(Excerpts from a dataset)
<<<<

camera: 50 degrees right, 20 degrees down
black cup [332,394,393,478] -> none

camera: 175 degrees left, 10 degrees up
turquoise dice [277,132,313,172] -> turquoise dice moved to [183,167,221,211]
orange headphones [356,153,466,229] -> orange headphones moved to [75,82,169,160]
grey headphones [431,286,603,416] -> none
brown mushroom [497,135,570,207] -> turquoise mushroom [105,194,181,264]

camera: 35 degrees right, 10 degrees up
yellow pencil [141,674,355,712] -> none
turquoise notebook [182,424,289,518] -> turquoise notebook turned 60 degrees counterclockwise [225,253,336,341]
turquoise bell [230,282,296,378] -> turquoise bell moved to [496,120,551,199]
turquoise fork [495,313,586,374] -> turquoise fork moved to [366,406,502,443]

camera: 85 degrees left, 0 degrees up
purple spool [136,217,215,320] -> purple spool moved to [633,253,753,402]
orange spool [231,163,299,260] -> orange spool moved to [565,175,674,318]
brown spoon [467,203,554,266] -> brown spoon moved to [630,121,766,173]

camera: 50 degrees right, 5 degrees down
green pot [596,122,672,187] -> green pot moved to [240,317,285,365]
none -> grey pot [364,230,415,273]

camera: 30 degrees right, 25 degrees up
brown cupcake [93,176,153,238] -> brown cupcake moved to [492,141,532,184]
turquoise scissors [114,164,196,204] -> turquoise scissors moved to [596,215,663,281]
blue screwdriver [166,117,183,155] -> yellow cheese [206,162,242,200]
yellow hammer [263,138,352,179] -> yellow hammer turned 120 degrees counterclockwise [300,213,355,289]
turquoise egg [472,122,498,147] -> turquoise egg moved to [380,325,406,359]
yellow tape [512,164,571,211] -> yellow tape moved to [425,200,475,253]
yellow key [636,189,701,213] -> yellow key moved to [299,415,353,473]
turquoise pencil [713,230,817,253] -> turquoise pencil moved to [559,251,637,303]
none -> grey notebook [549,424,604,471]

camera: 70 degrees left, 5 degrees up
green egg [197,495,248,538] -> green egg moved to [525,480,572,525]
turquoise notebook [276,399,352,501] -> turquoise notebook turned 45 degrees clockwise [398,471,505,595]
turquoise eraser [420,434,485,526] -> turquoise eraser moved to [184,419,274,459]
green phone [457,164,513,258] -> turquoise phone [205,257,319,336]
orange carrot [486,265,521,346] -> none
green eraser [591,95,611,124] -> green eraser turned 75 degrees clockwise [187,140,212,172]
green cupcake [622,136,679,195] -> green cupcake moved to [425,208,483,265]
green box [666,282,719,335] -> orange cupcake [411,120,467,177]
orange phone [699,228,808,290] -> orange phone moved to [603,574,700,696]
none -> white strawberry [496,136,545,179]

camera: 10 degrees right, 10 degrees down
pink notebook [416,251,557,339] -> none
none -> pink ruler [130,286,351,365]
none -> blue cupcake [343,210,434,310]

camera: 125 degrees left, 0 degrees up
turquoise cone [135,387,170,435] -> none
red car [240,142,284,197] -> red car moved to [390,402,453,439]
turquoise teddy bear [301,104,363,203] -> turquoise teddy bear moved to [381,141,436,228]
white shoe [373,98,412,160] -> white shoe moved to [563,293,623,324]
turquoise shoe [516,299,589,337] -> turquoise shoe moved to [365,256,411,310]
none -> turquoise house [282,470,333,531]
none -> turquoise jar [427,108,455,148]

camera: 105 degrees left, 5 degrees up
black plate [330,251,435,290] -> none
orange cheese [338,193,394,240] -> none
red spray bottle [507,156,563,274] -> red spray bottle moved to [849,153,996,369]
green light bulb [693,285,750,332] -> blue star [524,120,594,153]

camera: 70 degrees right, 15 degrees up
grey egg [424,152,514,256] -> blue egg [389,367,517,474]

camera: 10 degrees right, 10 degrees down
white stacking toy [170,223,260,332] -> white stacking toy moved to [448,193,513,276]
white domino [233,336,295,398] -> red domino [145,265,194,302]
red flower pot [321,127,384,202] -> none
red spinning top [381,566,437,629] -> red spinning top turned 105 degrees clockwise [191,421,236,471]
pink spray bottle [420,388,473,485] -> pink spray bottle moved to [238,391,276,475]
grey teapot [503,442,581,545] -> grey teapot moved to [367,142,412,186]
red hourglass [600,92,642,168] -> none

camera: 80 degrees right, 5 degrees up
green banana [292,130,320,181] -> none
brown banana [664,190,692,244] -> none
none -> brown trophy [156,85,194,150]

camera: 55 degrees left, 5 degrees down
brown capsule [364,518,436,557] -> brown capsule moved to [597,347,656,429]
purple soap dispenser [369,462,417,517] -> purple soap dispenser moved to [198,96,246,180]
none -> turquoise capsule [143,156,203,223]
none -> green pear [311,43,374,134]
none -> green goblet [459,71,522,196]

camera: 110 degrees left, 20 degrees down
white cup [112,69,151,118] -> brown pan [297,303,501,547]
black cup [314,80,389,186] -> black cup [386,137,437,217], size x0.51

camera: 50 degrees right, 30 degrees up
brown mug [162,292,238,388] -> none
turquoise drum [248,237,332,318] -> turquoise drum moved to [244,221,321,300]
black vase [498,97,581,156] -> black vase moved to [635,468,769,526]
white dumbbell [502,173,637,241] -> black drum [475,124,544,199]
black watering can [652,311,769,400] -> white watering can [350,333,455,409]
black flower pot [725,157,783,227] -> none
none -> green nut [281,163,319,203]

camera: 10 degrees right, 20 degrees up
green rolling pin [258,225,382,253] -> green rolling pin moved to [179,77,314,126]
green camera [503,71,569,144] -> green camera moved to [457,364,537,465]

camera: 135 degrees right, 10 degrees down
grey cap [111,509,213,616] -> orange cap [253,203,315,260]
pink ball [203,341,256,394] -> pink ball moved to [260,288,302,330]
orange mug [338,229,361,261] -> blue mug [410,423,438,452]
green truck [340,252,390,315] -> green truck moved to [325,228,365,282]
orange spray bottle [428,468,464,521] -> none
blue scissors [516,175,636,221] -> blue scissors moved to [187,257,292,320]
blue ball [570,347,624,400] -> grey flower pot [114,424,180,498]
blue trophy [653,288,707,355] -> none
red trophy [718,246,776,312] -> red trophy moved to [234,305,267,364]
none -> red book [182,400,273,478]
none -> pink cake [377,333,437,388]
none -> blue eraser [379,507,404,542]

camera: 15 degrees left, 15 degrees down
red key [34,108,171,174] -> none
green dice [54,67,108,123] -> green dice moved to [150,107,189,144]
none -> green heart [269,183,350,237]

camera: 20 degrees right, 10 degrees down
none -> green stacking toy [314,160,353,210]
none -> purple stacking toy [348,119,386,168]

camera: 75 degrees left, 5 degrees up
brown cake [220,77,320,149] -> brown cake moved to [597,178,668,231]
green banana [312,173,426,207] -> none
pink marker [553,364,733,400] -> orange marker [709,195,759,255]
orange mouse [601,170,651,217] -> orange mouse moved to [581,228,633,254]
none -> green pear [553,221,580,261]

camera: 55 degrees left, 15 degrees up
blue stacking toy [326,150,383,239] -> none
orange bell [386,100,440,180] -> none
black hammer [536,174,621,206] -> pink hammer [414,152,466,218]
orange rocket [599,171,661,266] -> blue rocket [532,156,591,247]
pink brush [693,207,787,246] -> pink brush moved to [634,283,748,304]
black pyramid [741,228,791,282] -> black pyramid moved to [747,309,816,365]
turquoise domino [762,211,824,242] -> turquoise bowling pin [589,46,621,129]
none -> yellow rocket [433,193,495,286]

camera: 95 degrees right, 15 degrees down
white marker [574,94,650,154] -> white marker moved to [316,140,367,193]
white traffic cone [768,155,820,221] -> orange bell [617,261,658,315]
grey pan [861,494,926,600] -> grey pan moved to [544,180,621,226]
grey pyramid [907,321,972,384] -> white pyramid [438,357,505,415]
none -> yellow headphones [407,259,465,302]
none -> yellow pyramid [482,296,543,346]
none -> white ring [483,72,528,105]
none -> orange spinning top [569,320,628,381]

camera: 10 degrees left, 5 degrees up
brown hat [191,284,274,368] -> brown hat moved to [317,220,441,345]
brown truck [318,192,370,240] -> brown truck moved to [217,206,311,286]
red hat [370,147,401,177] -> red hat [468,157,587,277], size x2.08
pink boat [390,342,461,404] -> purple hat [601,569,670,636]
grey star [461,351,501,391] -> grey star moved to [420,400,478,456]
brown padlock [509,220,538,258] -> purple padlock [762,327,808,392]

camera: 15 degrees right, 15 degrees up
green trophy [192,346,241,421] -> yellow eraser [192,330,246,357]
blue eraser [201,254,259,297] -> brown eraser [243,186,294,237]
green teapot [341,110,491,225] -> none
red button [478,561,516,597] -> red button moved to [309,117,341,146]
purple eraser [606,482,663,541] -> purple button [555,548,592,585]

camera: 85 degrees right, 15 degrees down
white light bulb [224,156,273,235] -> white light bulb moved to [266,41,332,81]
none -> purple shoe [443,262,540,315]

>>>>

◆ **YOUR ASSIGNMENT**:
Find the string "pyramid" in the lines above and count those lines. Give only that count.

◆ **THE ANSWER**:
3